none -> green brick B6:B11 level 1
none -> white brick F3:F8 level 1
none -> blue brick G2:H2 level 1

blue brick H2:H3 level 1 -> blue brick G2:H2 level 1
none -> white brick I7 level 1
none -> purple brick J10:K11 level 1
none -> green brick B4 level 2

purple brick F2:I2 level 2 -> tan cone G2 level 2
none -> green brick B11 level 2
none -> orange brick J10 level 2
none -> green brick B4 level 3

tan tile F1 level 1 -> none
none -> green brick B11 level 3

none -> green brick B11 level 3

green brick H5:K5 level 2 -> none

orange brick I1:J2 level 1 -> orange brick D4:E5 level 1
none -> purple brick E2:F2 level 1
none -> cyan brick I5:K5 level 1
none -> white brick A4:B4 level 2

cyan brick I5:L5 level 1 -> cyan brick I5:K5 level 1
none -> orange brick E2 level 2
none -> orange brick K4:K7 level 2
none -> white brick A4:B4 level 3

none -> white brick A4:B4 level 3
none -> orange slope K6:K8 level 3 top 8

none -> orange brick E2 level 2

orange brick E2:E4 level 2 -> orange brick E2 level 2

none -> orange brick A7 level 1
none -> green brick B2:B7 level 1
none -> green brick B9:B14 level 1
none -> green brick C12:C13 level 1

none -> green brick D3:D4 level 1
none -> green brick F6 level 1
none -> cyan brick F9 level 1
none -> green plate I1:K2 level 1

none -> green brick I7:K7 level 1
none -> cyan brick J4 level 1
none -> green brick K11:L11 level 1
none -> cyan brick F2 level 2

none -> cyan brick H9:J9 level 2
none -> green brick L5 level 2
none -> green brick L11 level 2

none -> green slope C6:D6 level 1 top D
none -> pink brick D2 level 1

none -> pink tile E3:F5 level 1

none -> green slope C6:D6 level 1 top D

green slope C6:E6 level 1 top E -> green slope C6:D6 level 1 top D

--------------------------------------------------

## WHAT IS BEING ASKED
Among the lines of the data, identify those with the word "blue". Copy each of them.

## ANSWER FOR THIS EXERCISE
none -> blue brick G2:H2 level 1
blue brick H2:H3 level 1 -> blue brick G2:H2 level 1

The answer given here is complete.